**Task statement**
Word for word, repeat the data; no picture should appear in the result.

Before-and-after object listings:

┌────────

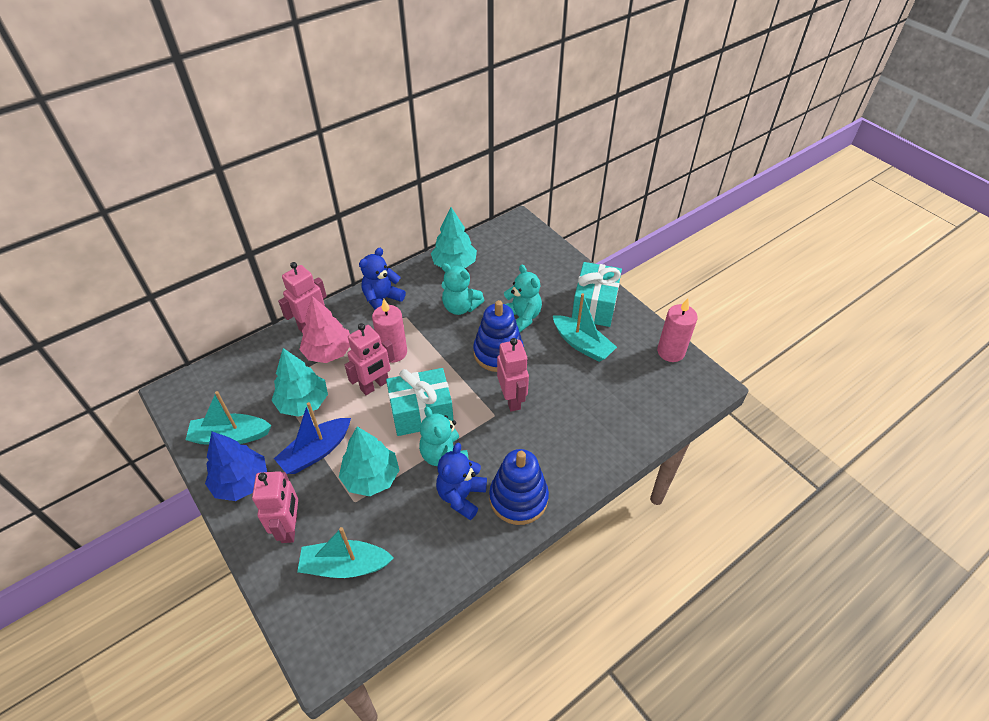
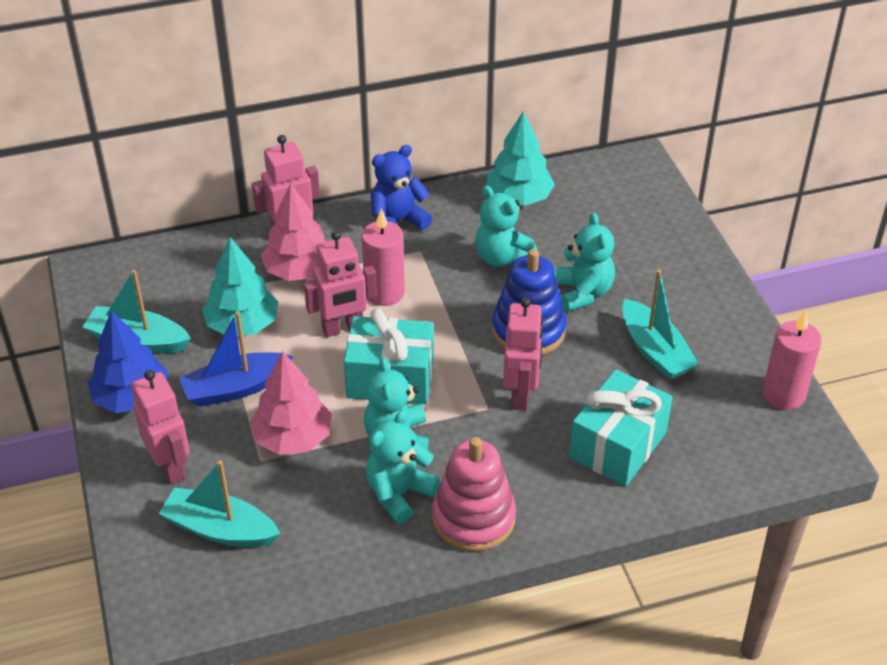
camera: 20 degrees right, 5 degrees down
(290, 527) = (170, 466): pink robot -> pink robot turned 45 degrees counterclockwise
(371, 477) = (293, 438): turquoise tree -> pink tree
(461, 496) = (399, 493): blue teddy bear -> turquoise teddy bear
(518, 498) = (473, 518): blue stacking toy -> pink stacking toy
(594, 306) = (698, 303): turquoise gift -> turquoise gift (618, 445)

└────────

**Output for this exercise**
camera: 20 degrees right, 5 degrees down
(290, 527) = (170, 466): pink robot -> pink robot turned 45 degrees counterclockwise
(371, 477) = (293, 438): turquoise tree -> pink tree
(461, 496) = (399, 493): blue teddy bear -> turquoise teddy bear
(518, 498) = (473, 518): blue stacking toy -> pink stacking toy
(594, 306) = (698, 303): turquoise gift -> turquoise gift (618, 445)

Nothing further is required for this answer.